*Data excerpts*.
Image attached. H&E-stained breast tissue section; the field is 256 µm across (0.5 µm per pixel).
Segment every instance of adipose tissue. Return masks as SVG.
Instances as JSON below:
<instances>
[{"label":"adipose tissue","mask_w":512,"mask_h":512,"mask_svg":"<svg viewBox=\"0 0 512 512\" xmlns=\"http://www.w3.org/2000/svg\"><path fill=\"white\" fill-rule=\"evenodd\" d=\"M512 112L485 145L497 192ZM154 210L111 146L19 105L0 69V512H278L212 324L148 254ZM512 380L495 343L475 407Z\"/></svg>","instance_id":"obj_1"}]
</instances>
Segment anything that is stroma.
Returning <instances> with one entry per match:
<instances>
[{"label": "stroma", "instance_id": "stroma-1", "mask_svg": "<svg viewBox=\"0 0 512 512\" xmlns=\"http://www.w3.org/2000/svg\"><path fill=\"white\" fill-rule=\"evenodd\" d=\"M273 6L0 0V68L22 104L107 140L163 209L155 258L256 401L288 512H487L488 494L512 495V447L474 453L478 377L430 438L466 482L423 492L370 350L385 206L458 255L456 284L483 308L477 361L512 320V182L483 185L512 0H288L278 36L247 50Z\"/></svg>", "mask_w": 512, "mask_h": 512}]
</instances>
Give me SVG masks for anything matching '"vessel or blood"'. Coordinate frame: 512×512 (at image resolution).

==

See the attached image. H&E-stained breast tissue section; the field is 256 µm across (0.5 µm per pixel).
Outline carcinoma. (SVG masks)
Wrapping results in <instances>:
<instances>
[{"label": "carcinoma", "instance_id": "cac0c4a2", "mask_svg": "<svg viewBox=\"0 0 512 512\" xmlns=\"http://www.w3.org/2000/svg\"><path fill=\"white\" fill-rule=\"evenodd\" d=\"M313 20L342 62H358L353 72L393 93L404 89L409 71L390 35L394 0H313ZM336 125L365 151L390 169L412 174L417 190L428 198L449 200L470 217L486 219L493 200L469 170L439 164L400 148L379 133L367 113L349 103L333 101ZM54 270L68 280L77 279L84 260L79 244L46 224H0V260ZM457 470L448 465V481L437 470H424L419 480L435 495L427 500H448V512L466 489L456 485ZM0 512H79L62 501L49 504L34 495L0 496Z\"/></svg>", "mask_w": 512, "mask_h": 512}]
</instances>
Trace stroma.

*STATED EXERCISE*. Count how many lines above carry the word "field". Only the number is required.

*SOLUTION*. 2